Requirement
Repeat only the stretch of lines below that runs from the line with "none -> red brick C1:F2 level 1" through the line with "none -> white brick G4 level 1", unaltered.

[Spatial reasoning data]
=== Begin Enclosure ===
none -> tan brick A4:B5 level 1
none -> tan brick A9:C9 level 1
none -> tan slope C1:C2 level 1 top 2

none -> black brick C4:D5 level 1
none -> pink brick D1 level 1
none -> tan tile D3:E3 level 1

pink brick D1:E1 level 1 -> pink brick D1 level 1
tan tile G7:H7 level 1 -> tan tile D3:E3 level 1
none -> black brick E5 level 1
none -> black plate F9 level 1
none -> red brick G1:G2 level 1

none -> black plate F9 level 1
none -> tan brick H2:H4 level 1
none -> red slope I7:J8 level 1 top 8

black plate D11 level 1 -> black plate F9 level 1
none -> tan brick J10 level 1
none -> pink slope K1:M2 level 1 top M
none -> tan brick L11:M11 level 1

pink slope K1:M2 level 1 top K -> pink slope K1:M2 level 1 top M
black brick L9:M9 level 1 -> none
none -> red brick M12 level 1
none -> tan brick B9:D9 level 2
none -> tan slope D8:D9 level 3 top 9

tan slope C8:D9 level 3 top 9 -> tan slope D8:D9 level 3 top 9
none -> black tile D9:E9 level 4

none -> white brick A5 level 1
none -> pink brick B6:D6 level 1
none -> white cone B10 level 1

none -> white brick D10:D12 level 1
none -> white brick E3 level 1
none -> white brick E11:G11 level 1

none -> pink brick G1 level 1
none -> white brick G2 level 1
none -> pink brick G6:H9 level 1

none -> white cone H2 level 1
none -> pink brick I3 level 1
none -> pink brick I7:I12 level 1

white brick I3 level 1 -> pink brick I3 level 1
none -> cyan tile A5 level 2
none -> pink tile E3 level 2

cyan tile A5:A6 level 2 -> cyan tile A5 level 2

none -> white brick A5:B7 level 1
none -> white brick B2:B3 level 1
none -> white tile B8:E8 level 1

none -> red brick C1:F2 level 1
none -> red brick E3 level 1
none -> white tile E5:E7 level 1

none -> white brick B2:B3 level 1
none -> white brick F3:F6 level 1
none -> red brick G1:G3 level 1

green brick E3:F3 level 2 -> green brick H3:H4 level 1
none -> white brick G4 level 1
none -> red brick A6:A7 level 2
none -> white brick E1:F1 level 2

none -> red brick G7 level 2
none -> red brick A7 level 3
=== End Enclosure ===
Exercise output
none -> red brick C1:F2 level 1
none -> red brick E3 level 1
none -> white tile E5:E7 level 1

none -> white brick B2:B3 level 1
none -> white brick F3:F6 level 1
none -> red brick G1:G3 level 1

green brick E3:F3 level 2 -> green brick H3:H4 level 1
none -> white brick G4 level 1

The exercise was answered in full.